━━ INPUT DATA ━━

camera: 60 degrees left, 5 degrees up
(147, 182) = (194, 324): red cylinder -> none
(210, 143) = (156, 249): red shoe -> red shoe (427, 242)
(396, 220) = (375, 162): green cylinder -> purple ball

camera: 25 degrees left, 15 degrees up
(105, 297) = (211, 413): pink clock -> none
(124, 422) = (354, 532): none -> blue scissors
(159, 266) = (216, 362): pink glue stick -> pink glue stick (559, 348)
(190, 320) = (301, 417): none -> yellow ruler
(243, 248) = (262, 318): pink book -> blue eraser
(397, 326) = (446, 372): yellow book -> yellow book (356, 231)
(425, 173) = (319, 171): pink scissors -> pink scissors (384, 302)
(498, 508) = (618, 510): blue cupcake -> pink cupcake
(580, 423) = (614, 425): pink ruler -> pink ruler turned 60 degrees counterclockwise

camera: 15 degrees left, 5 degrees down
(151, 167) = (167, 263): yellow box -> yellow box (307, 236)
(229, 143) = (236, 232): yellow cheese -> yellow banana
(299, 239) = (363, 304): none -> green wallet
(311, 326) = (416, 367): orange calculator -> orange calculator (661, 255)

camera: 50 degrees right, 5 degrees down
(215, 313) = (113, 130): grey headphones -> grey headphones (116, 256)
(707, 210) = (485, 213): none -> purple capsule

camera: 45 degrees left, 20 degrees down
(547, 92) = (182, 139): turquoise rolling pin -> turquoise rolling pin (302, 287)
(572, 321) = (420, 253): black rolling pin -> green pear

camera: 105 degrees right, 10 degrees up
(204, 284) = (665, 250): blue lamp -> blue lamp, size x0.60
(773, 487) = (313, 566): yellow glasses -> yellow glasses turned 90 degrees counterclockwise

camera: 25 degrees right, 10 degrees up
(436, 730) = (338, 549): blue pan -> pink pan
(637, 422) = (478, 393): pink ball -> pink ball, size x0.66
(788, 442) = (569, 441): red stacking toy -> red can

━━━

Exact copies of the lines from the one containing "camera: 45 degrees left, 20 degrees down" through the end of the listing, both included, are the only thing wanted.

**EXERCISE OUTPUT:**
camera: 45 degrees left, 20 degrees down
(547, 92) = (182, 139): turquoise rolling pin -> turquoise rolling pin (302, 287)
(572, 321) = (420, 253): black rolling pin -> green pear

camera: 105 degrees right, 10 degrees up
(204, 284) = (665, 250): blue lamp -> blue lamp, size x0.60
(773, 487) = (313, 566): yellow glasses -> yellow glasses turned 90 degrees counterclockwise

camera: 25 degrees right, 10 degrees up
(436, 730) = (338, 549): blue pan -> pink pan
(637, 422) = (478, 393): pink ball -> pink ball, size x0.66
(788, 442) = (569, 441): red stacking toy -> red can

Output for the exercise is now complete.